(STUDY MATERIAL)
● ● ●
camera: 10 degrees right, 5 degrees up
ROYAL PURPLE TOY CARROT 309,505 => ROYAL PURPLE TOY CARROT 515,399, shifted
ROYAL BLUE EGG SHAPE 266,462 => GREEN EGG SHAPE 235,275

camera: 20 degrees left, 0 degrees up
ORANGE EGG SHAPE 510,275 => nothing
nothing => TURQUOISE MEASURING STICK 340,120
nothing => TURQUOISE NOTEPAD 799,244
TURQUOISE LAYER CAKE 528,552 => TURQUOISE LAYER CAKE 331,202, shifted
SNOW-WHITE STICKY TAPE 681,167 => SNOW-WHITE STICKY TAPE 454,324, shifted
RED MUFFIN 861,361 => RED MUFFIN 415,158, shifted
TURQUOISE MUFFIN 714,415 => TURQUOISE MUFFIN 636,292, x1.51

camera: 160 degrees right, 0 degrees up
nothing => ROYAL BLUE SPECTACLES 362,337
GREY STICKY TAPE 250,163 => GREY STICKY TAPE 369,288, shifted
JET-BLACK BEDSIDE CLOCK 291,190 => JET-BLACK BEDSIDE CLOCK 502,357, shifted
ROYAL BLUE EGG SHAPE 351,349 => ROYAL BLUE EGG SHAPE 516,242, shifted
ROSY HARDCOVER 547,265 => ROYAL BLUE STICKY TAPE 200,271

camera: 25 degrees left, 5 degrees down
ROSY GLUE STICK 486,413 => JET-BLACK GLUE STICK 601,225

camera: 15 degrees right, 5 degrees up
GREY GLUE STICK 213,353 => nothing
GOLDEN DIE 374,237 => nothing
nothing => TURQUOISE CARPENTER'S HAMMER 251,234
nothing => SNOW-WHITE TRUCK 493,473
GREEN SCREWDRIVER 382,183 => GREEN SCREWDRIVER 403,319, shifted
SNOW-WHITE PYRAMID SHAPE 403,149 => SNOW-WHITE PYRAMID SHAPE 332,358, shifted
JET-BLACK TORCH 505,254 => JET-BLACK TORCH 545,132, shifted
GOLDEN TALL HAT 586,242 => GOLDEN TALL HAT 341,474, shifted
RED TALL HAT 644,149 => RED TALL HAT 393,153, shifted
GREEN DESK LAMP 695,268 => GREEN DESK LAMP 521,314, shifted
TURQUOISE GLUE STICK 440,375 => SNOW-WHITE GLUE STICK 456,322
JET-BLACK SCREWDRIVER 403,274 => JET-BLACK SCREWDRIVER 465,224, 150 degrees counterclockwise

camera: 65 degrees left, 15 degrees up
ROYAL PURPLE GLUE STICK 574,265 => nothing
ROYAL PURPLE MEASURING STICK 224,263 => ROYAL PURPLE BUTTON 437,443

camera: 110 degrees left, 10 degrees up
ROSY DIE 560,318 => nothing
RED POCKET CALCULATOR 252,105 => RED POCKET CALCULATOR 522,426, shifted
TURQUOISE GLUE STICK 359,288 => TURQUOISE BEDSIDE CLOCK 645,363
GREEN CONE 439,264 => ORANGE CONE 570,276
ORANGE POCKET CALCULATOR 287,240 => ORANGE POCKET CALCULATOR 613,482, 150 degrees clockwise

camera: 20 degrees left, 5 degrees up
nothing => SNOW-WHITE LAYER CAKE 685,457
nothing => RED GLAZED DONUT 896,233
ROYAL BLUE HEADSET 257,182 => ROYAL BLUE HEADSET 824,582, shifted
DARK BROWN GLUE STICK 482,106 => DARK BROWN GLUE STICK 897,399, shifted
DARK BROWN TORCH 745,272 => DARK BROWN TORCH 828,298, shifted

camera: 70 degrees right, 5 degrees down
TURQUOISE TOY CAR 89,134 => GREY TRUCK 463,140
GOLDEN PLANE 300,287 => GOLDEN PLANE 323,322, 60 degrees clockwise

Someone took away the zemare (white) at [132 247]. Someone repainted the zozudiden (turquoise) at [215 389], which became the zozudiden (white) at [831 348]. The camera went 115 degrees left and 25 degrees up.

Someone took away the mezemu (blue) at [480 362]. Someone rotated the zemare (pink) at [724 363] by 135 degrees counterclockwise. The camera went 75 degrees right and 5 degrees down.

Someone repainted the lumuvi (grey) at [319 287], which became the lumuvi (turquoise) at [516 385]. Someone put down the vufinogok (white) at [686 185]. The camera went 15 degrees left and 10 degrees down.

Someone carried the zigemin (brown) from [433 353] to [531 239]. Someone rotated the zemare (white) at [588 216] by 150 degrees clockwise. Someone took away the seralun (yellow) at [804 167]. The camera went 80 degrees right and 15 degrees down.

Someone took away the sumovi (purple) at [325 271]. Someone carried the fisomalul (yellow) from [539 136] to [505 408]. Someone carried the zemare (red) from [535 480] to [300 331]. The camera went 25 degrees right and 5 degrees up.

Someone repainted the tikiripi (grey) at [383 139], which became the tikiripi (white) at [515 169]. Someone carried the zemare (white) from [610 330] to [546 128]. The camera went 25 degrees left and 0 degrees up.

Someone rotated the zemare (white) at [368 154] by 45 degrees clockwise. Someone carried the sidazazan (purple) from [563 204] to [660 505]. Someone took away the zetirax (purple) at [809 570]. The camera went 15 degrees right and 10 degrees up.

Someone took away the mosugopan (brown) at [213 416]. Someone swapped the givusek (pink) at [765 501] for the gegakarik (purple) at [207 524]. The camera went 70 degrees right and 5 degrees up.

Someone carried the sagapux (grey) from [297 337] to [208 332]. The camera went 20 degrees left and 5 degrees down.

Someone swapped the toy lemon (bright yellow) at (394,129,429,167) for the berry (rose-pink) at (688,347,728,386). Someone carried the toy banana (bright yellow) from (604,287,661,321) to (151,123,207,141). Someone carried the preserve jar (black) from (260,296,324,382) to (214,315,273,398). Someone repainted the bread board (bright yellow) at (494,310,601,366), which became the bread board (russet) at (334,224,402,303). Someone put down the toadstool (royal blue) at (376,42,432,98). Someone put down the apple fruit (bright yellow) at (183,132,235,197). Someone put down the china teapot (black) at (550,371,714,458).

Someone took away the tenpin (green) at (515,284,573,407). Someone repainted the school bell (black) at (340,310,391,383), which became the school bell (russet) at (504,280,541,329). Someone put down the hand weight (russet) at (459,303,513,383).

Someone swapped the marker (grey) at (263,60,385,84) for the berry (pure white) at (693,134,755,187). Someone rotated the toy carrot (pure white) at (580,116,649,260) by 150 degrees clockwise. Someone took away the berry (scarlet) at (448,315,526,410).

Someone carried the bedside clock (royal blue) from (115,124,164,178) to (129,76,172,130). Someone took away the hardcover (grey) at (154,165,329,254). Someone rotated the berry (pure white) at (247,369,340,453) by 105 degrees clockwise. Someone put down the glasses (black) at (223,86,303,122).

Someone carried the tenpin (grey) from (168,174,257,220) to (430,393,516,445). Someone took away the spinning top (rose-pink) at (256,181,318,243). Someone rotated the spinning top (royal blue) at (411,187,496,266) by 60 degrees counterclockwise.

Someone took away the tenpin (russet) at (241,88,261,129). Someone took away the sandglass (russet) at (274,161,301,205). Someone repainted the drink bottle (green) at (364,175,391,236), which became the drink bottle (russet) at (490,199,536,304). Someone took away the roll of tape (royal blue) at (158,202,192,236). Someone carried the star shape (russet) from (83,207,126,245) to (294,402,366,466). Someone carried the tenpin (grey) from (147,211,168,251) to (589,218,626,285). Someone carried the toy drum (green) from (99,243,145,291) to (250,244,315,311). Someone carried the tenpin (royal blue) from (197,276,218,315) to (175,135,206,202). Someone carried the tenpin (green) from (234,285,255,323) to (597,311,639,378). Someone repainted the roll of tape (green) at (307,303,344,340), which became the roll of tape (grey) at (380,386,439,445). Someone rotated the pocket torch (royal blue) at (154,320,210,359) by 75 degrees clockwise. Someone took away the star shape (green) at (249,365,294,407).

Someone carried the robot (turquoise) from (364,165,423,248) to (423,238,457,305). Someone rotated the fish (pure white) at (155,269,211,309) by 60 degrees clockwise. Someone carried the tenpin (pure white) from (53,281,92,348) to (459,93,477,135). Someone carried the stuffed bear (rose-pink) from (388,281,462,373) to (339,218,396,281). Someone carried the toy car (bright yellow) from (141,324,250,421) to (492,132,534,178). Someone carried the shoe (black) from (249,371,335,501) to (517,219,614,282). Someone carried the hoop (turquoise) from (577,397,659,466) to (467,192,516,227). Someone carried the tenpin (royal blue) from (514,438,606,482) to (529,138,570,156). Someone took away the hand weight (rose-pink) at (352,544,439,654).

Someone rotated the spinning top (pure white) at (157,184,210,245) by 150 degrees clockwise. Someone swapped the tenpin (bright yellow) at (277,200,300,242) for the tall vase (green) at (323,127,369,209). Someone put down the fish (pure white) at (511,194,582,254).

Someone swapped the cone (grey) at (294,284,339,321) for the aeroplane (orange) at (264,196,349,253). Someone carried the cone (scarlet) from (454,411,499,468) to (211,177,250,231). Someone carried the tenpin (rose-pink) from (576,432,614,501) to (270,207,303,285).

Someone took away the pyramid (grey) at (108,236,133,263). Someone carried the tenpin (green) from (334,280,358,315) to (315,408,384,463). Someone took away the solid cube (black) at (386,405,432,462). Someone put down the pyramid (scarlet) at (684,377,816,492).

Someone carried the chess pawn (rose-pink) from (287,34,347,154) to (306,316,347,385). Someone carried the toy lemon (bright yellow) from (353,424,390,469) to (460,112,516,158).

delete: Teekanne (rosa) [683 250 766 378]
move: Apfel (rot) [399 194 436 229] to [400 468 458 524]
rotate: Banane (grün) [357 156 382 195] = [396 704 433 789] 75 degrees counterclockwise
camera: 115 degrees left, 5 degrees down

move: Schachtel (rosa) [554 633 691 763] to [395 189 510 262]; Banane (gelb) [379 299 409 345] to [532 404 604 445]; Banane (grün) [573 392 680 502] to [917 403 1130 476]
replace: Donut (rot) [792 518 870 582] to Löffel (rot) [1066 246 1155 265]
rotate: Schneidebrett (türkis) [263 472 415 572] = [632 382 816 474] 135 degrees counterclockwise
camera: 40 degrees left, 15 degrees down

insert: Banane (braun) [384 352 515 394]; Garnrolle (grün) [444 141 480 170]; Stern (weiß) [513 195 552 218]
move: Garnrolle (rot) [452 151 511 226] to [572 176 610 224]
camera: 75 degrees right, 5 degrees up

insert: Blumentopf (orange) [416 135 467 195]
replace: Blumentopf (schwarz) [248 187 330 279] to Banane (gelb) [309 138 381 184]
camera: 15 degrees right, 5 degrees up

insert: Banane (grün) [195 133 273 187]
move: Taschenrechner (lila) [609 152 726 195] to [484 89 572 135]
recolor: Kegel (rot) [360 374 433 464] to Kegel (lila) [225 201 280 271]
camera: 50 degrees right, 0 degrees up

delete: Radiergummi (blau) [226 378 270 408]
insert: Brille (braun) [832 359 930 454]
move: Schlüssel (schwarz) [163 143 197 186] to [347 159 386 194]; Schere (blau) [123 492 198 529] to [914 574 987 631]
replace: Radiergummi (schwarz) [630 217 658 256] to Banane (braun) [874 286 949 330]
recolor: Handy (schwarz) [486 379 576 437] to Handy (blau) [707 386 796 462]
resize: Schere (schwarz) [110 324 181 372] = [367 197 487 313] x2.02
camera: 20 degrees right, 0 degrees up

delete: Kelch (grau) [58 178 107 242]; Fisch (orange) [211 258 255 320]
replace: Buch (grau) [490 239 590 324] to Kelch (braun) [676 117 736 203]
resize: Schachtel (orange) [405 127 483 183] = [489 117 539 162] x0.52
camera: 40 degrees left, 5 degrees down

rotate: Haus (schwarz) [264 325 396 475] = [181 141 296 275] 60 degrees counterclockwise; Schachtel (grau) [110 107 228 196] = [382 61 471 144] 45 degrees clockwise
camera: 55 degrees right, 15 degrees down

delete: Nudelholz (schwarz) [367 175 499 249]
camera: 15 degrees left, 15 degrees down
● ● ●
(TASK GOAL) Only an exact copy of the listing above, from its first line up to and including the line with "ROYAL PURPLE TOY CARROT 309,505", counts as the answer.

(ANSWER TO THIS PROBLEM)
camera: 10 degrees right, 5 degrees up
ROYAL PURPLE TOY CARROT 309,505 => ROYAL PURPLE TOY CARROT 515,399, shifted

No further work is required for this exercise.